__Given material__
[Start of Attachment]

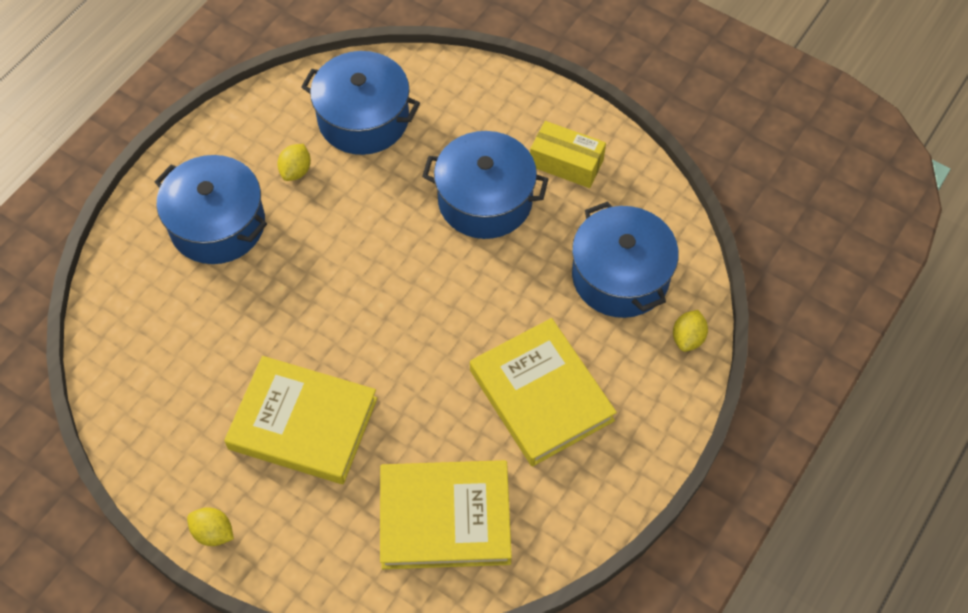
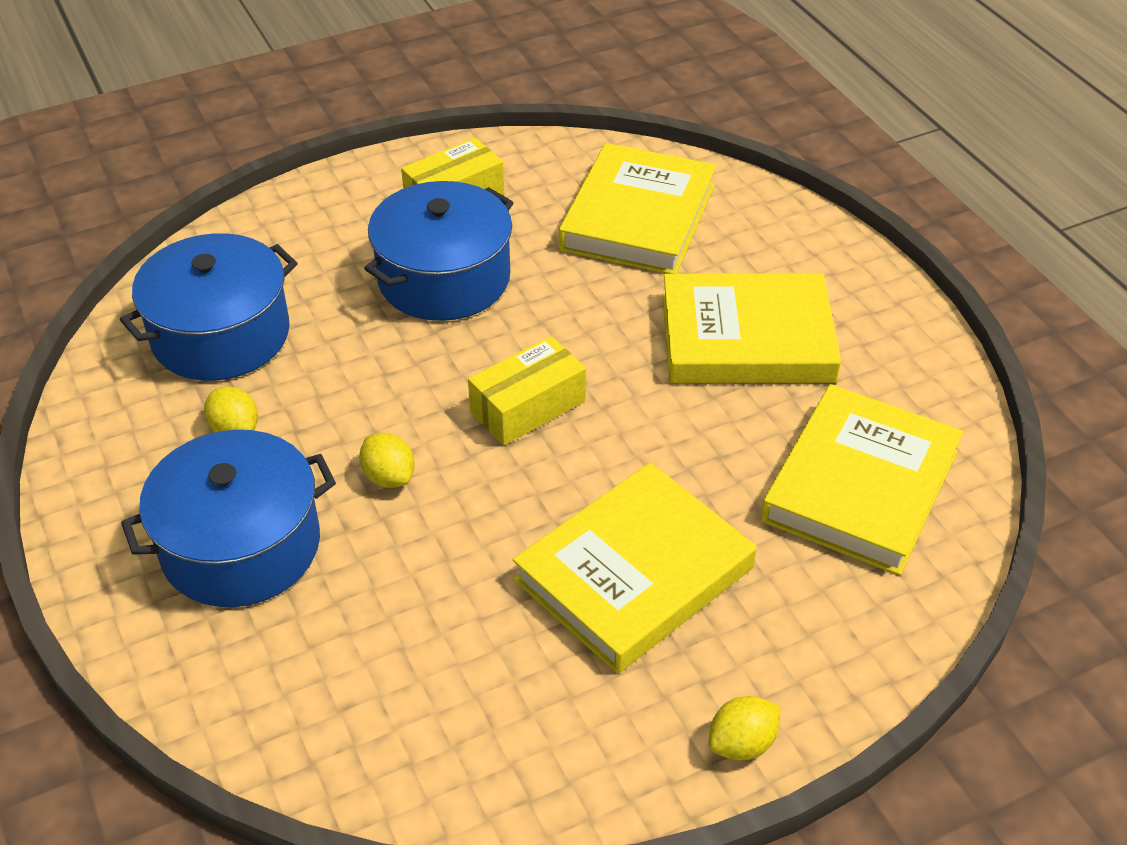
camera: 60 degrees left, 15 degrees down
(402, 303) = (528, 406): none -> yellow box
(620, 276) = (638, 217): blue pot -> yellow book
(688, 338) = (754, 202): yellow lemon -> yellow lemon (389, 477)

[End of Attachment]

__Task item__
Please write out all the data again word for word, but not the pictures.

__Solved exercise__
camera: 60 degrees left, 15 degrees down
(402, 303) = (528, 406): none -> yellow box
(620, 276) = (638, 217): blue pot -> yellow book
(688, 338) = (754, 202): yellow lemon -> yellow lemon (389, 477)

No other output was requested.